GIVEN INFORMATION

::::

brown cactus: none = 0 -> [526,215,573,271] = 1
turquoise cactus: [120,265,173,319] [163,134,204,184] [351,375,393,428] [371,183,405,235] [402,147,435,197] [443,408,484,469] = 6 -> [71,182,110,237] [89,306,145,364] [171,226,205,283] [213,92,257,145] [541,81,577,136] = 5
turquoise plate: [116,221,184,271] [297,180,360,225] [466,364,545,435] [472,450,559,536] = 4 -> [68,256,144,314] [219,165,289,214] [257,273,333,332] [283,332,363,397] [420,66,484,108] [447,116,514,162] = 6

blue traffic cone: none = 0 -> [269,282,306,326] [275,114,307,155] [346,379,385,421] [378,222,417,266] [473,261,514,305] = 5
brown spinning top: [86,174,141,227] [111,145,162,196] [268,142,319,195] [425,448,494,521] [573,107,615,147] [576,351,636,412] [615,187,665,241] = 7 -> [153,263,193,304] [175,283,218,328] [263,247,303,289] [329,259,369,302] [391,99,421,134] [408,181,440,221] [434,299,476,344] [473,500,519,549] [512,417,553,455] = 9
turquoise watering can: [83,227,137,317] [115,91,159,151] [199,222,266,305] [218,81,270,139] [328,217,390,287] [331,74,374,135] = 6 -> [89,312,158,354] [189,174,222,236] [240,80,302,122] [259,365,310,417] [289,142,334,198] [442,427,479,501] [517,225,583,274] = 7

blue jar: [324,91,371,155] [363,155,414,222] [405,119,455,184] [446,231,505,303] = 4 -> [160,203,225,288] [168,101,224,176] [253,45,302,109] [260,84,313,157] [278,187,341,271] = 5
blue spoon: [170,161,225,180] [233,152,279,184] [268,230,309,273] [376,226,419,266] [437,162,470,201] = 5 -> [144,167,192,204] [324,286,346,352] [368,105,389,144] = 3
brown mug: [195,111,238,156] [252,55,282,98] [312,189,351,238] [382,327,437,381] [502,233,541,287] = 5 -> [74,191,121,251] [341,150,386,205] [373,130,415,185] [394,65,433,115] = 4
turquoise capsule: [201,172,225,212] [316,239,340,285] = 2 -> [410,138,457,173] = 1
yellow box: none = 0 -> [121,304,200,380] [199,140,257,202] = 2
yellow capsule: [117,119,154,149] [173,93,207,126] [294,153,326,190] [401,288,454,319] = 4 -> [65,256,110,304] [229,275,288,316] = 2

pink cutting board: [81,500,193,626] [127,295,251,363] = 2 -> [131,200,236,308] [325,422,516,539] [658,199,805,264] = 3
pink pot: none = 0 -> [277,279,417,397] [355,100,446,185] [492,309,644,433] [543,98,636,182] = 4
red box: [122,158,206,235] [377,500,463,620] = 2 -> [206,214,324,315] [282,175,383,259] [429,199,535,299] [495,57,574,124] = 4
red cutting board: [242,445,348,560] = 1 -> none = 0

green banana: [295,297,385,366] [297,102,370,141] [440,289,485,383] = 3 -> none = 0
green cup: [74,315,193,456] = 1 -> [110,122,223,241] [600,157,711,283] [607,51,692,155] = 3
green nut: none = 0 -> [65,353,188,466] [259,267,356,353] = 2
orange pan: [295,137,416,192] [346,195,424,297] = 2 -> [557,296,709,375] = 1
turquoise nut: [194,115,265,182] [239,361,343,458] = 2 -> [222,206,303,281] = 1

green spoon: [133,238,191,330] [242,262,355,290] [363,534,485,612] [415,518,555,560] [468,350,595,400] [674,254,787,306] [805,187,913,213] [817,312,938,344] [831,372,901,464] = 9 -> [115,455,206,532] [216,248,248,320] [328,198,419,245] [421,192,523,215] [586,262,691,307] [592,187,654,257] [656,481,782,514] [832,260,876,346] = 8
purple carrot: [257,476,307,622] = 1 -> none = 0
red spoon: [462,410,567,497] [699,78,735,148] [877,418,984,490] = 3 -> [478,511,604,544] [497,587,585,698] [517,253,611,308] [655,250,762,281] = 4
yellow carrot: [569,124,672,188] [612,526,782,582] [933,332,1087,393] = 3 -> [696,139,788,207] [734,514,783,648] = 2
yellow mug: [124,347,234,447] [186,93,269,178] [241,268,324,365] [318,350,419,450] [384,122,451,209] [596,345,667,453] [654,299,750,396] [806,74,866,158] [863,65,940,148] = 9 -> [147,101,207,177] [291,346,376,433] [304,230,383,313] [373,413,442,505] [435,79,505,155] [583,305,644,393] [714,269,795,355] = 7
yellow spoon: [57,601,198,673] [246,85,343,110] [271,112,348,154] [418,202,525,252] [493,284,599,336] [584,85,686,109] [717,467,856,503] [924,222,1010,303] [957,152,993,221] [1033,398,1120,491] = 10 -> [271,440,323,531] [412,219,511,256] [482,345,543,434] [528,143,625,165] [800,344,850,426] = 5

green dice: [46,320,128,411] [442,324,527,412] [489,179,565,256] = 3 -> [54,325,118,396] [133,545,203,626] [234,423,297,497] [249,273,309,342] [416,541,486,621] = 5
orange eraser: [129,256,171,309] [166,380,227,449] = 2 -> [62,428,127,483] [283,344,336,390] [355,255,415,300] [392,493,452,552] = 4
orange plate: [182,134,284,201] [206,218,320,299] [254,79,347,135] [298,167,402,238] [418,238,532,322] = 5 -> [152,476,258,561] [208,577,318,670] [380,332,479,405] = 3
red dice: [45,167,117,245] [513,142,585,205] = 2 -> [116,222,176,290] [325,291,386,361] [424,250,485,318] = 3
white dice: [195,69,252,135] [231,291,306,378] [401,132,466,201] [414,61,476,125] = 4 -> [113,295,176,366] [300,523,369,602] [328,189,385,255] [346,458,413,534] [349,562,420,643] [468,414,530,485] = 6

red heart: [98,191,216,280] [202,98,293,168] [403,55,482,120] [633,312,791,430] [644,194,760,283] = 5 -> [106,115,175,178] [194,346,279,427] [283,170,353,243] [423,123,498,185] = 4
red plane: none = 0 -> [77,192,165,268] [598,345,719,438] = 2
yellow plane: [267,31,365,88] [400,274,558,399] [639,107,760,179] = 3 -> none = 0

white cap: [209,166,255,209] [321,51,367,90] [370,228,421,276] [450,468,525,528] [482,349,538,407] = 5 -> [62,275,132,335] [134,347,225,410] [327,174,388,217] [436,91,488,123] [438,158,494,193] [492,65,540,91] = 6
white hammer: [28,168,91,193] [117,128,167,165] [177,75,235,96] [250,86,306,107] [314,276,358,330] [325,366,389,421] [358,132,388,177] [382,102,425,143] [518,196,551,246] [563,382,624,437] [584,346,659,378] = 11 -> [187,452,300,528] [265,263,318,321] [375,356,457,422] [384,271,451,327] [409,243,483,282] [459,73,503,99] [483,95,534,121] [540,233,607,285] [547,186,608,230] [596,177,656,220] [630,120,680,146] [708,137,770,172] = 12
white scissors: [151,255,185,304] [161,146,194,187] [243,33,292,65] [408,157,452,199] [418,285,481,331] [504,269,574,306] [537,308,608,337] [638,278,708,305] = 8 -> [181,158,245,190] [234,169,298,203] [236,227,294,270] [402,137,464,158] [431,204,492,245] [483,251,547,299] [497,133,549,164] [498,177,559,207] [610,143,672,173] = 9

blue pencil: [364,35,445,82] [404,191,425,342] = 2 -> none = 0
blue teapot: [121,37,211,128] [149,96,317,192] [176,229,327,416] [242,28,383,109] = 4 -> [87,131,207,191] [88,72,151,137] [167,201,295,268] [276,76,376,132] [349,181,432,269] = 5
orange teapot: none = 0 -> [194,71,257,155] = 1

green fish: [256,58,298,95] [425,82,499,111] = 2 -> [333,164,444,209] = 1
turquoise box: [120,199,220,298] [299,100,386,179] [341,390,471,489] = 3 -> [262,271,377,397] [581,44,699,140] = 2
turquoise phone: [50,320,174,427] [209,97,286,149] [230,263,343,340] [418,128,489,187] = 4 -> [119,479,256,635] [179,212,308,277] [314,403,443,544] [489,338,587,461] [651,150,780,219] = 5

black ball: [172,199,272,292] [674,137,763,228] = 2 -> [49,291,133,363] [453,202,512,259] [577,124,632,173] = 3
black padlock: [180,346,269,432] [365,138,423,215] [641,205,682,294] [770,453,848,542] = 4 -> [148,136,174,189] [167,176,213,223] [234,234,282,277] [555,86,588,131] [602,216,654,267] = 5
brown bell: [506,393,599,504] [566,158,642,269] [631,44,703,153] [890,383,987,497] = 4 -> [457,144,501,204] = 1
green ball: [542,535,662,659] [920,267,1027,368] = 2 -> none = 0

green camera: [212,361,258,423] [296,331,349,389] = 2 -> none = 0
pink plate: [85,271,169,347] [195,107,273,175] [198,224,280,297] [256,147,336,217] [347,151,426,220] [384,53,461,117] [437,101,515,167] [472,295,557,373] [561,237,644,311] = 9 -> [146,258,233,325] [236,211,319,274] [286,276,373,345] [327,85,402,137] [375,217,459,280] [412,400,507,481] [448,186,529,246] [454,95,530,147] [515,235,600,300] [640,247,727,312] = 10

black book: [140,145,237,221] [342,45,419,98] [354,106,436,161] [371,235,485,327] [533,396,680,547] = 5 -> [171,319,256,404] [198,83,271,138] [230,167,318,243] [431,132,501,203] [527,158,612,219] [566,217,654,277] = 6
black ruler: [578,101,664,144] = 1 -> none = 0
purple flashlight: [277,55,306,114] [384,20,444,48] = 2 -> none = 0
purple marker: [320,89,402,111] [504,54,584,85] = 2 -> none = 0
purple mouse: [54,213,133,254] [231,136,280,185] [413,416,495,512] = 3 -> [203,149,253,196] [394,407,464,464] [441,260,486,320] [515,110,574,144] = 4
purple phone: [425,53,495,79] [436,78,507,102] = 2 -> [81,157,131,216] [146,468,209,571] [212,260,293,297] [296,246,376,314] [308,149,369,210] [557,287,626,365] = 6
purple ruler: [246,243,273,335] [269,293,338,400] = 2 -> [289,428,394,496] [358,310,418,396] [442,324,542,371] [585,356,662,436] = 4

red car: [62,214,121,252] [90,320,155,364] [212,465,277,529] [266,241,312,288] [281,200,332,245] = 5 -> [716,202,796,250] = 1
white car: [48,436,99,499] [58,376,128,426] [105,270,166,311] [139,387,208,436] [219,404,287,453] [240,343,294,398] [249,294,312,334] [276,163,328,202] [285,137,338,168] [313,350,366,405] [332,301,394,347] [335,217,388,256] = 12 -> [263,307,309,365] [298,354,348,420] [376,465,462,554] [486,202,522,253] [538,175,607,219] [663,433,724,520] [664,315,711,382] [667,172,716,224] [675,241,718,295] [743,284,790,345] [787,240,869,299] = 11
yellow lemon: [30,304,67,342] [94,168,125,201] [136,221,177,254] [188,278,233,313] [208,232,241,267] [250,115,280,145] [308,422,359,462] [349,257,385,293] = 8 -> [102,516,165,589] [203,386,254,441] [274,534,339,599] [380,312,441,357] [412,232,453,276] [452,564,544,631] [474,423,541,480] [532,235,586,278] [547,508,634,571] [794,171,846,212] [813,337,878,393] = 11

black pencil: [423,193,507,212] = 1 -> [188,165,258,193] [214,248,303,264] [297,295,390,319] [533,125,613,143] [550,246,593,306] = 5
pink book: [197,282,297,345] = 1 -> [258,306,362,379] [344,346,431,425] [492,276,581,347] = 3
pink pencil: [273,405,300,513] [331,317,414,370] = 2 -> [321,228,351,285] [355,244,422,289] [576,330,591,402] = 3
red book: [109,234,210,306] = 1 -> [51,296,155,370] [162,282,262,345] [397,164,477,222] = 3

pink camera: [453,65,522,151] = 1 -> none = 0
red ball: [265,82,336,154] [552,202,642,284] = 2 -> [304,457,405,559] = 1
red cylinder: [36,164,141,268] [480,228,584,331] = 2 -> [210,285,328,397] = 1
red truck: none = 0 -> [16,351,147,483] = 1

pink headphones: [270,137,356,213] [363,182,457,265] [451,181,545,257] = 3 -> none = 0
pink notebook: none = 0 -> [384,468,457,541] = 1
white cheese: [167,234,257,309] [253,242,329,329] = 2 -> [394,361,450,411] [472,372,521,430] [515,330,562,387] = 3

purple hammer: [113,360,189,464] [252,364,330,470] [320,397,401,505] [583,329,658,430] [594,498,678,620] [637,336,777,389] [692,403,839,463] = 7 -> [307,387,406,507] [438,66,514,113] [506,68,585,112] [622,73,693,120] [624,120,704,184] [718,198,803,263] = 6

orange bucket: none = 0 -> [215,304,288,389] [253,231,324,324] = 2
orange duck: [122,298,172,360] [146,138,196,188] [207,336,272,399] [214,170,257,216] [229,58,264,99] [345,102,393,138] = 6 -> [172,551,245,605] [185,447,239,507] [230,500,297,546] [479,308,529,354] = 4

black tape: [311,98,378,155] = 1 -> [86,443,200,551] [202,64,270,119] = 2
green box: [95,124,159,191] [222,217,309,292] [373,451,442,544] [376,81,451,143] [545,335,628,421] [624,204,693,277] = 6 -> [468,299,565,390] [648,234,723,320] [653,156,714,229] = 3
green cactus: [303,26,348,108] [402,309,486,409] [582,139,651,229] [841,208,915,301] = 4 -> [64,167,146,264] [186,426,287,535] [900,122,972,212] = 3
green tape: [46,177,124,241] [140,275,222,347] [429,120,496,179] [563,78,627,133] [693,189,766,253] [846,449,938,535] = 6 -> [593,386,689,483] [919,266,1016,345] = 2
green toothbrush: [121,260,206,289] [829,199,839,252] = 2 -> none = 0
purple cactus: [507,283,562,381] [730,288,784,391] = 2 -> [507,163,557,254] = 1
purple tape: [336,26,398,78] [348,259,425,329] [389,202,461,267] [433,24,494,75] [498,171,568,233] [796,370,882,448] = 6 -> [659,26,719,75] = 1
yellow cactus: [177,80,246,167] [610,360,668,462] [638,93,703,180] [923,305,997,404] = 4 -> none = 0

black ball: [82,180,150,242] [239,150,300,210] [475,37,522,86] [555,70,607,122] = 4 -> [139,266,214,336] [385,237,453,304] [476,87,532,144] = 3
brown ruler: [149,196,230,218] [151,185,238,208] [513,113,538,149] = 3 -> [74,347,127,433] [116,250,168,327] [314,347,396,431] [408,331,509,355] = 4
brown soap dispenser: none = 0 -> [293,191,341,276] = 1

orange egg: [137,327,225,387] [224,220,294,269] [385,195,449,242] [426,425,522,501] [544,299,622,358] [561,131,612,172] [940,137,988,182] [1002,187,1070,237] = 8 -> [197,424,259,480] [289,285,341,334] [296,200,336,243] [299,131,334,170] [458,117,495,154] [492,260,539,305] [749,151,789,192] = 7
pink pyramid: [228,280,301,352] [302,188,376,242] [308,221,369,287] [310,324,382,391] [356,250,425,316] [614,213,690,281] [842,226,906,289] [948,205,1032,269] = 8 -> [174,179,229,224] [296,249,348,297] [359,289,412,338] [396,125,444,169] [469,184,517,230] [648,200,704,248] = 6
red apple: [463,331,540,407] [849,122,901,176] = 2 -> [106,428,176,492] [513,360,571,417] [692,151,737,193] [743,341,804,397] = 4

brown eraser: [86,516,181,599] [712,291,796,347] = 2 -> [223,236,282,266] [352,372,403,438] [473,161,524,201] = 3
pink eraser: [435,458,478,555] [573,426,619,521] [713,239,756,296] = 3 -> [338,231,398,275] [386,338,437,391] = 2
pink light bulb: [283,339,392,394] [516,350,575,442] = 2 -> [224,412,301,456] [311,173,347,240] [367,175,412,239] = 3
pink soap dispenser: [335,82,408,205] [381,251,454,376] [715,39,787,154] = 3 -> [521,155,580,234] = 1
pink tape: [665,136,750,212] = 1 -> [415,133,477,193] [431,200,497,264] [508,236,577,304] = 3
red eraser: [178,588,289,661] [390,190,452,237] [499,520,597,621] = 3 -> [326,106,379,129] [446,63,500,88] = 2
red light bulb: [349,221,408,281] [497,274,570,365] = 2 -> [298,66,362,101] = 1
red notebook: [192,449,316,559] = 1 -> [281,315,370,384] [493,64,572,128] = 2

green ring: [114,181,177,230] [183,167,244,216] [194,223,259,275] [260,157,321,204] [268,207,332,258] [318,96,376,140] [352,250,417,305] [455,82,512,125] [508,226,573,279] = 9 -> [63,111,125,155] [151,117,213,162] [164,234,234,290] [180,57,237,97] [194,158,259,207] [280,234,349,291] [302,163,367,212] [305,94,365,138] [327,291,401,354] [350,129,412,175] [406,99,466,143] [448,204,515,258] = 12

::::

EXERCISE
Set down precisely the lines above between the line holding "red ball: [265,82,336,154]" and the line holding "pink headphones: [270,137,356,213]", inclusive, and nothing beyond them.

EXPECTED ANSWER
red ball: [265,82,336,154] [552,202,642,284] = 2 -> [304,457,405,559] = 1
red cylinder: [36,164,141,268] [480,228,584,331] = 2 -> [210,285,328,397] = 1
red truck: none = 0 -> [16,351,147,483] = 1

pink headphones: [270,137,356,213] [363,182,457,265] [451,181,545,257] = 3 -> none = 0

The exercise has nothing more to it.